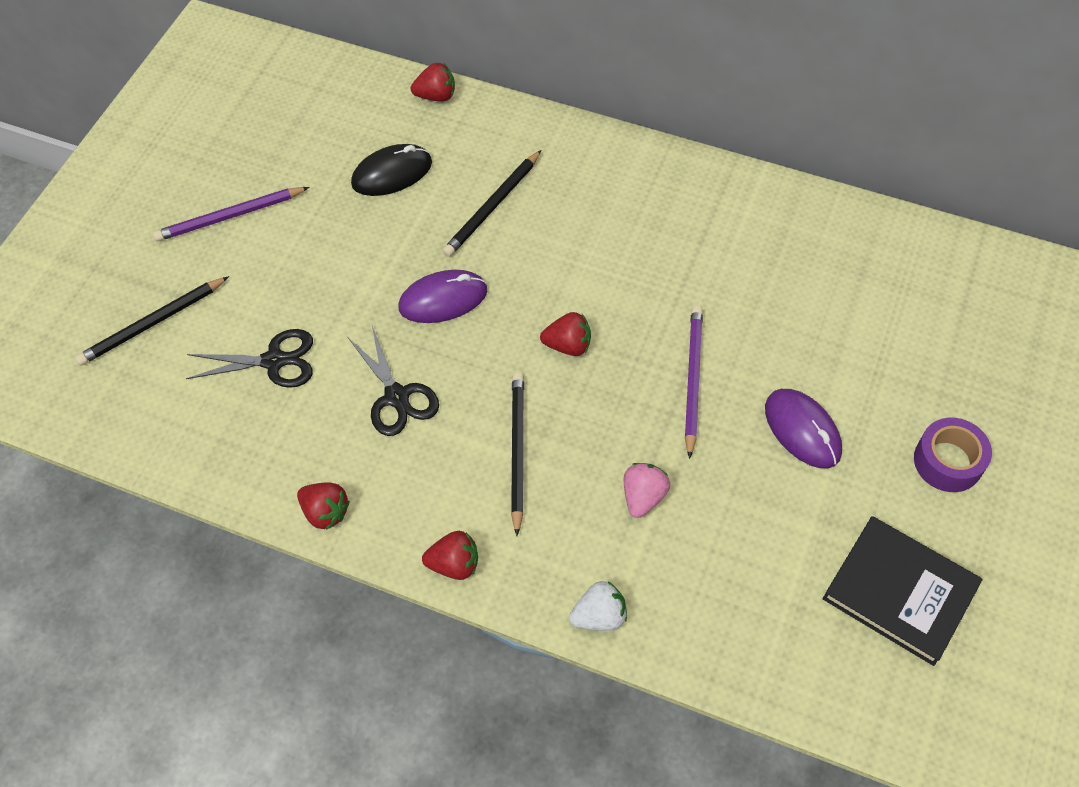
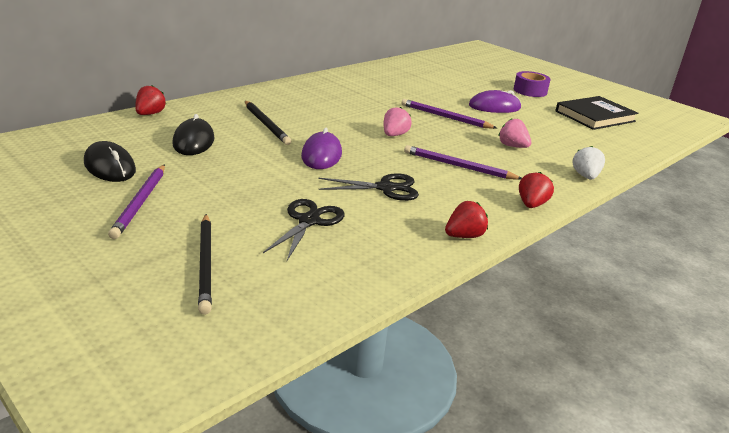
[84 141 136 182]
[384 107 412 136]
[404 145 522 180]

++++++

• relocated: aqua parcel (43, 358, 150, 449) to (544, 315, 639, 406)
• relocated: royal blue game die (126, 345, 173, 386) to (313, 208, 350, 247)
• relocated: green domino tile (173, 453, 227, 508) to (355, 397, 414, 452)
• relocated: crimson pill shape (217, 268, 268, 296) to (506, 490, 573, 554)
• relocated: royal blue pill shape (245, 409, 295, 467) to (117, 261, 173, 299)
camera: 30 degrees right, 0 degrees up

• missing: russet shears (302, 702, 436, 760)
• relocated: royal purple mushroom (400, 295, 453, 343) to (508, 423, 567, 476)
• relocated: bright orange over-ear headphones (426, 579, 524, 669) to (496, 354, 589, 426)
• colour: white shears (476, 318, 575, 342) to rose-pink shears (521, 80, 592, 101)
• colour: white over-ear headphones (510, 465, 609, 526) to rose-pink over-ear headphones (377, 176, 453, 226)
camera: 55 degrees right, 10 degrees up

++++++

→ Task goal
One stretch of the lines above is wanted, from the line that contains "490, 573, 554)" through the line that contains "261, 173, 299)". Output it exactly.

→ Worked solution
• relocated: crimson pill shape (217, 268, 268, 296) to (506, 490, 573, 554)
• relocated: royal blue pill shape (245, 409, 295, 467) to (117, 261, 173, 299)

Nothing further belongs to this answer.